→ Requirement: Only one span belongs in the answer: the line holding "(339, 102) = (657, 473): red" through the last line of the entries below, retyped exactly.

→ Dataset records:
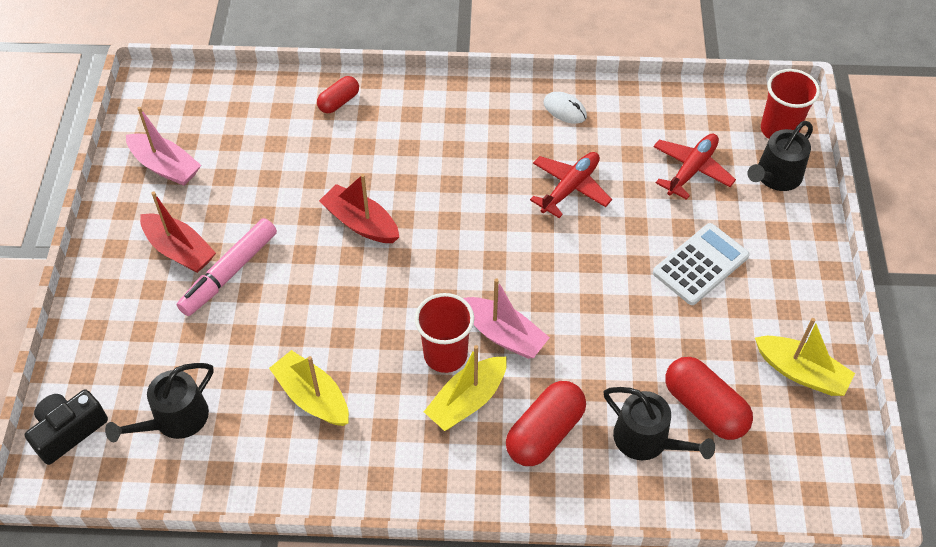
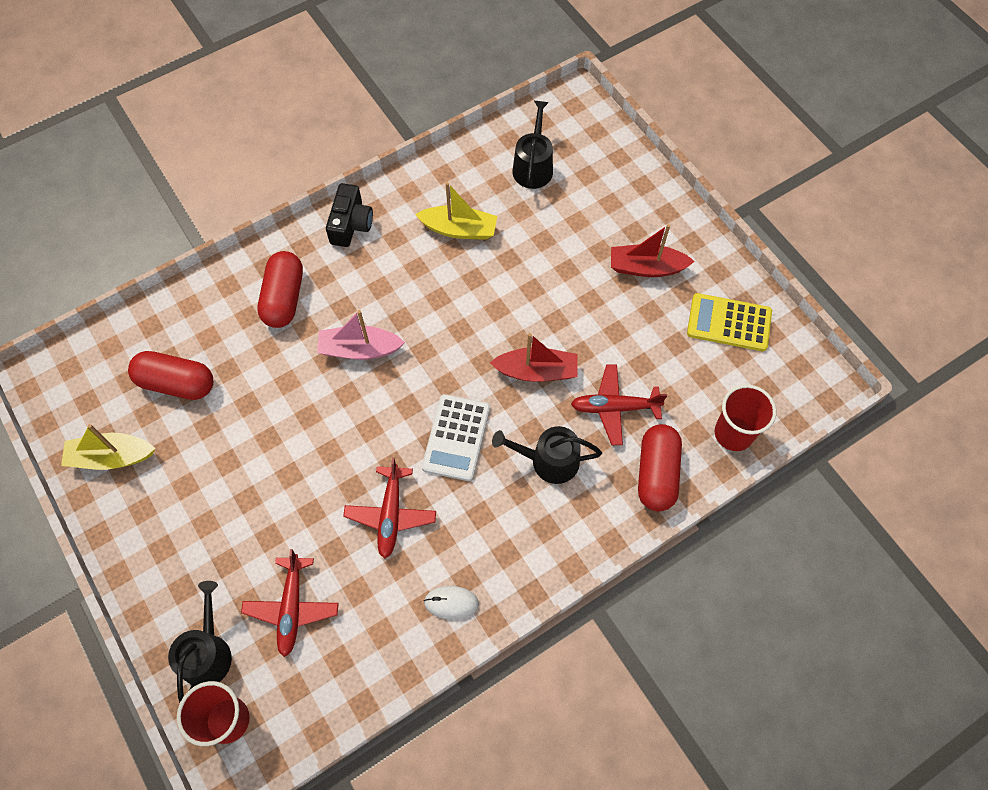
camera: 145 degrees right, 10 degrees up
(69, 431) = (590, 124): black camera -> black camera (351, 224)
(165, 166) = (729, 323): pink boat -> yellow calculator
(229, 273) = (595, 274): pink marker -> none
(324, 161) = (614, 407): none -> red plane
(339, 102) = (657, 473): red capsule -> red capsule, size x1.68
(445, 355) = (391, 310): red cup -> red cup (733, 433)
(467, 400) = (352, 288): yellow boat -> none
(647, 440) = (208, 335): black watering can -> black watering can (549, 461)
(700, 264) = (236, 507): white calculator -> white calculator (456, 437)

→ Result of this task:
(339, 102) = (657, 473): red capsule -> red capsule, size x1.68
(445, 355) = (391, 310): red cup -> red cup (733, 433)
(467, 400) = (352, 288): yellow boat -> none
(647, 440) = (208, 335): black watering can -> black watering can (549, 461)
(700, 264) = (236, 507): white calculator -> white calculator (456, 437)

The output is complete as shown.